**What is being asked**
Please give the number of lines in the entries below that hold "none", with no other words.

Top of Data under study

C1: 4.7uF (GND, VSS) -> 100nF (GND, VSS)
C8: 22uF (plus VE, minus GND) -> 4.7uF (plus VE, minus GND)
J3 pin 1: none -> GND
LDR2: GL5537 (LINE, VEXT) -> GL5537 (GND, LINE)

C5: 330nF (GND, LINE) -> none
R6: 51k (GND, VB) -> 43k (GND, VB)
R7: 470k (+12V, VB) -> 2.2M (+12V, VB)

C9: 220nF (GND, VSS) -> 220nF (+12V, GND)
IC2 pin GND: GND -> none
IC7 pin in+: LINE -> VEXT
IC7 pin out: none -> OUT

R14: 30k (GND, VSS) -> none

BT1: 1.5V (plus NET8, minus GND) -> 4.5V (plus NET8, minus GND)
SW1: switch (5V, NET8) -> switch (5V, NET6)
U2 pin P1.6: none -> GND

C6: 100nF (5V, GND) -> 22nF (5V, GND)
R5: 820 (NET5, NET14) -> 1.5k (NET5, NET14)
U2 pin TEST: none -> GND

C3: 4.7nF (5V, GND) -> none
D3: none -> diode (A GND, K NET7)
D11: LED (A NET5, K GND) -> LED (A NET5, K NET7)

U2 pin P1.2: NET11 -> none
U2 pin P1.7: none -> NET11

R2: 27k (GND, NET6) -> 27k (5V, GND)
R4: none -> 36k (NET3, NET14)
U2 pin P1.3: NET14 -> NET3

Bottom of Data under study

**Written reply**
12